(DATA SECTION):

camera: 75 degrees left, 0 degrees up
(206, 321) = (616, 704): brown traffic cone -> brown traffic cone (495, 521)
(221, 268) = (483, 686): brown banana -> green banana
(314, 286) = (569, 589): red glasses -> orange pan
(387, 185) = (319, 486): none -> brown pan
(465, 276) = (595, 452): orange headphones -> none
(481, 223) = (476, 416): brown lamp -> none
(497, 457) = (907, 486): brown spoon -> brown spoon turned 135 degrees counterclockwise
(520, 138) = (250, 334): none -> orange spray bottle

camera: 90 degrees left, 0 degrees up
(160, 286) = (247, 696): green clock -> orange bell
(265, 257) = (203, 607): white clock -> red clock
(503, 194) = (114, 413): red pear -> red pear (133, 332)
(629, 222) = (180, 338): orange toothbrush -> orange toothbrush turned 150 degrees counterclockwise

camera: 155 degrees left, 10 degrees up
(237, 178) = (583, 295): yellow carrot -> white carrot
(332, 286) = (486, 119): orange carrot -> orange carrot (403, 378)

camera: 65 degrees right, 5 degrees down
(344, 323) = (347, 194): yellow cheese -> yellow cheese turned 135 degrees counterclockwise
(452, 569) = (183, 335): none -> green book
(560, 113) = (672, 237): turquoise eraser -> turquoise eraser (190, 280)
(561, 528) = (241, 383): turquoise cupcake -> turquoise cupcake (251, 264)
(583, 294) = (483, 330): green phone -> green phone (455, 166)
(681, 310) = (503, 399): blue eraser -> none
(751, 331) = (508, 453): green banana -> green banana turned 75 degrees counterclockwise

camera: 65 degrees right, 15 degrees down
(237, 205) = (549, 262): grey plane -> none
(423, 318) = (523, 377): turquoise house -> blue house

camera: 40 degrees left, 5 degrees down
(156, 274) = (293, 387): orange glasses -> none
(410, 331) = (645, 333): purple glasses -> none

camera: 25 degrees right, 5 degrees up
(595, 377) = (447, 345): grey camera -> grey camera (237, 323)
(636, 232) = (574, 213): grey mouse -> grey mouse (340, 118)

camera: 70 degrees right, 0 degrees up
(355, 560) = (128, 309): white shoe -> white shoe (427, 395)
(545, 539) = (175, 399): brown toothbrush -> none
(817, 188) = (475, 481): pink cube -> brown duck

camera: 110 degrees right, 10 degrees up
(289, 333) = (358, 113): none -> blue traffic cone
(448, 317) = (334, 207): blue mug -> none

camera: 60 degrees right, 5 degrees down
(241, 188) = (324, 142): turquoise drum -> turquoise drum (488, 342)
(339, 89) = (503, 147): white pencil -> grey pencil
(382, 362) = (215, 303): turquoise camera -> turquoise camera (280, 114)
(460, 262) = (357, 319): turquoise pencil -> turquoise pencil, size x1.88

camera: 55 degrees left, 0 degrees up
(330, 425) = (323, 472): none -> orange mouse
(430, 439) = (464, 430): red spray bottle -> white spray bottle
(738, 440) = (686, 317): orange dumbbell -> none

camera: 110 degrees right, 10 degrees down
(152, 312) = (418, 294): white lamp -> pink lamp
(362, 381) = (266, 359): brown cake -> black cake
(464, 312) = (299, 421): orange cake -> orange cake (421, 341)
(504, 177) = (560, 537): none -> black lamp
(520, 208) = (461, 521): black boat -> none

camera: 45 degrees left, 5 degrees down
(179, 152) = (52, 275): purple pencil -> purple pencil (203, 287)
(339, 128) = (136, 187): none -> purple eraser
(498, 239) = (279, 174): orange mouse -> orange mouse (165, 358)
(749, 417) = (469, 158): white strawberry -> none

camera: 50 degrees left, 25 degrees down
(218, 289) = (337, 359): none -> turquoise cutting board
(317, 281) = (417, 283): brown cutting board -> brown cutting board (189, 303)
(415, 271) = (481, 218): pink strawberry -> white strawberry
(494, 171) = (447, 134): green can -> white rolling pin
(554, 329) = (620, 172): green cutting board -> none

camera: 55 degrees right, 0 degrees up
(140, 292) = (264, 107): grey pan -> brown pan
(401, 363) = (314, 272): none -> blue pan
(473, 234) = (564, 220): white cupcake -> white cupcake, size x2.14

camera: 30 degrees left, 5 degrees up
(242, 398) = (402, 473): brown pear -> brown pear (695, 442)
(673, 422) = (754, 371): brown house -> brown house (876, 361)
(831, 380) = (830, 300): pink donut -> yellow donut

(ABOUT THIS EXERCISE):
From the records, copy every line that has the string "banana" in it.

(SOLUTION TO THIS TASK):
(221, 268) = (483, 686): brown banana -> green banana
(751, 331) = (508, 453): green banana -> green banana turned 75 degrees counterclockwise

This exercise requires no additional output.